◆ Record set ◆
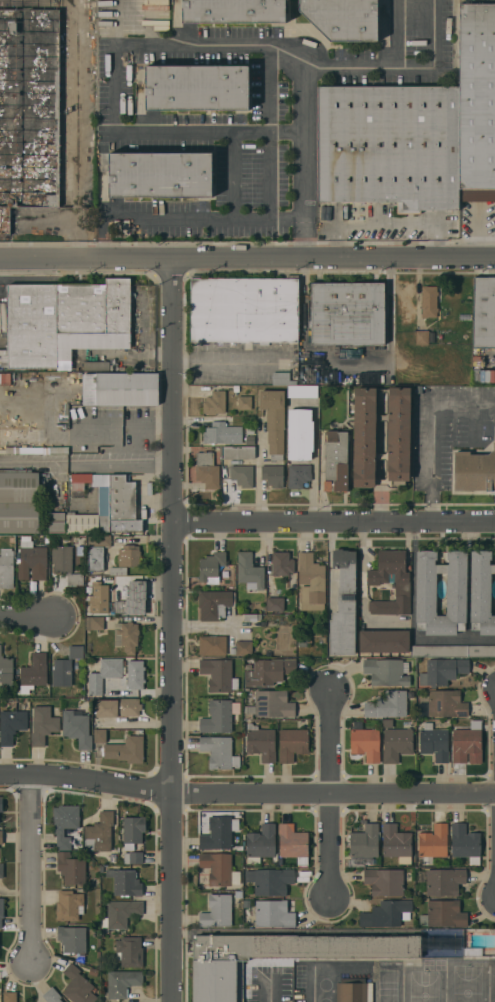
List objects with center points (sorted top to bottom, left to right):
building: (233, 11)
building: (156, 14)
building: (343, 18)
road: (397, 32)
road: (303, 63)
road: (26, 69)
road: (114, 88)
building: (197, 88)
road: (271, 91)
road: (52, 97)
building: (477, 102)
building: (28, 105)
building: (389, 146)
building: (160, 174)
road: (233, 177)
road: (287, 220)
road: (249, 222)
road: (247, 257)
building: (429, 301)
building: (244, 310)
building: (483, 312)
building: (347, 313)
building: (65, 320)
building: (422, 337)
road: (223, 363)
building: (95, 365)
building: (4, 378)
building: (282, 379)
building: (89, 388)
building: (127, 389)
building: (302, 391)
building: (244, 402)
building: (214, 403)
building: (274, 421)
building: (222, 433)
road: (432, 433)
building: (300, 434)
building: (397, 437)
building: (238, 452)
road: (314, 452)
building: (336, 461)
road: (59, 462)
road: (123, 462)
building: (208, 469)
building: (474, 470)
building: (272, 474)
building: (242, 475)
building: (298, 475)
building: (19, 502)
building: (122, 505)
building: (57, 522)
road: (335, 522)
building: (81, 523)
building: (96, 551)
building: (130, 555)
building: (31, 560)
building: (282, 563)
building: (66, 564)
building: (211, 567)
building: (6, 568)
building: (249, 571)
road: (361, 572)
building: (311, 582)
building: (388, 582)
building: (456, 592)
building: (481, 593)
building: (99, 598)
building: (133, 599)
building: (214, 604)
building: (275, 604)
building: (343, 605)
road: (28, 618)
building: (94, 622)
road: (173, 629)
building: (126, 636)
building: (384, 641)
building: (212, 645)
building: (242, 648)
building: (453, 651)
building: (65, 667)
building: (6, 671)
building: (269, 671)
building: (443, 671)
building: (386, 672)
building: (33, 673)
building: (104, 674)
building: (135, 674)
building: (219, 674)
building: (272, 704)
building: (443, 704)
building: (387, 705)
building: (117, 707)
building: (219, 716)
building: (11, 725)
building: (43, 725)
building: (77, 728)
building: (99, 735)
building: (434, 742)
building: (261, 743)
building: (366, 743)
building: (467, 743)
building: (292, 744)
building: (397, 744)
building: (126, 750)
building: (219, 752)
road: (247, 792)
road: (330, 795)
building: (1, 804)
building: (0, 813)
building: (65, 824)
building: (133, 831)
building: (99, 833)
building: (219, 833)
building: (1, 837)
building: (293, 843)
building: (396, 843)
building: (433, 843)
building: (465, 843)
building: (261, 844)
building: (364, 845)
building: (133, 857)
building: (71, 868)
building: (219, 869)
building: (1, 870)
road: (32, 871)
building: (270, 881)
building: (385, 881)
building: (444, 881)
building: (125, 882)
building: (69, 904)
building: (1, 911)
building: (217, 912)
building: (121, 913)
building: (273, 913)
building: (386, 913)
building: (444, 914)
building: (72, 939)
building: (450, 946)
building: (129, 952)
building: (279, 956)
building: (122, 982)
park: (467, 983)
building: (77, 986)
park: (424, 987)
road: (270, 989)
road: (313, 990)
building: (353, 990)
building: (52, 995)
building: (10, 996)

◆ Work to complete ◆
The pictures should not be reproduced; quote all of the other material exactly.

◆ Task result ◆
List objects with center points (sorted top to bottom, left to right):
building: (233, 11)
building: (156, 14)
building: (343, 18)
road: (397, 32)
road: (303, 63)
road: (26, 69)
road: (114, 88)
building: (197, 88)
road: (271, 91)
road: (52, 97)
building: (477, 102)
building: (28, 105)
building: (389, 146)
building: (160, 174)
road: (233, 177)
road: (287, 220)
road: (249, 222)
road: (247, 257)
building: (429, 301)
building: (244, 310)
building: (483, 312)
building: (347, 313)
building: (65, 320)
building: (422, 337)
road: (223, 363)
building: (95, 365)
building: (4, 378)
building: (282, 379)
building: (89, 388)
building: (127, 389)
building: (302, 391)
building: (244, 402)
building: (214, 403)
building: (274, 421)
building: (222, 433)
road: (432, 433)
building: (300, 434)
building: (397, 437)
building: (238, 452)
road: (314, 452)
building: (336, 461)
road: (59, 462)
road: (123, 462)
building: (208, 469)
building: (474, 470)
building: (272, 474)
building: (242, 475)
building: (298, 475)
building: (19, 502)
building: (122, 505)
building: (57, 522)
road: (335, 522)
building: (81, 523)
building: (96, 551)
building: (130, 555)
building: (31, 560)
building: (282, 563)
building: (66, 564)
building: (211, 567)
building: (6, 568)
building: (249, 571)
road: (361, 572)
building: (311, 582)
building: (388, 582)
building: (456, 592)
building: (481, 593)
building: (99, 598)
building: (133, 599)
building: (214, 604)
building: (275, 604)
building: (343, 605)
road: (28, 618)
building: (94, 622)
road: (173, 629)
building: (126, 636)
building: (384, 641)
building: (212, 645)
building: (242, 648)
building: (453, 651)
building: (65, 667)
building: (6, 671)
building: (269, 671)
building: (443, 671)
building: (386, 672)
building: (33, 673)
building: (104, 674)
building: (135, 674)
building: (219, 674)
building: (272, 704)
building: (443, 704)
building: (387, 705)
building: (117, 707)
building: (219, 716)
building: (11, 725)
building: (43, 725)
building: (77, 728)
building: (99, 735)
building: (434, 742)
building: (261, 743)
building: (366, 743)
building: (467, 743)
building: (292, 744)
building: (397, 744)
building: (126, 750)
building: (219, 752)
road: (247, 792)
road: (330, 795)
building: (1, 804)
building: (0, 813)
building: (65, 824)
building: (133, 831)
building: (99, 833)
building: (219, 833)
building: (1, 837)
building: (293, 843)
building: (396, 843)
building: (433, 843)
building: (465, 843)
building: (261, 844)
building: (364, 845)
building: (133, 857)
building: (71, 868)
building: (219, 869)
building: (1, 870)
road: (32, 871)
building: (270, 881)
building: (385, 881)
building: (444, 881)
building: (125, 882)
building: (69, 904)
building: (1, 911)
building: (217, 912)
building: (121, 913)
building: (273, 913)
building: (386, 913)
building: (444, 914)
building: (72, 939)
building: (450, 946)
building: (129, 952)
building: (279, 956)
building: (122, 982)
park: (467, 983)
building: (77, 986)
park: (424, 987)
road: (270, 989)
road: (313, 990)
building: (353, 990)
building: (52, 995)
building: (10, 996)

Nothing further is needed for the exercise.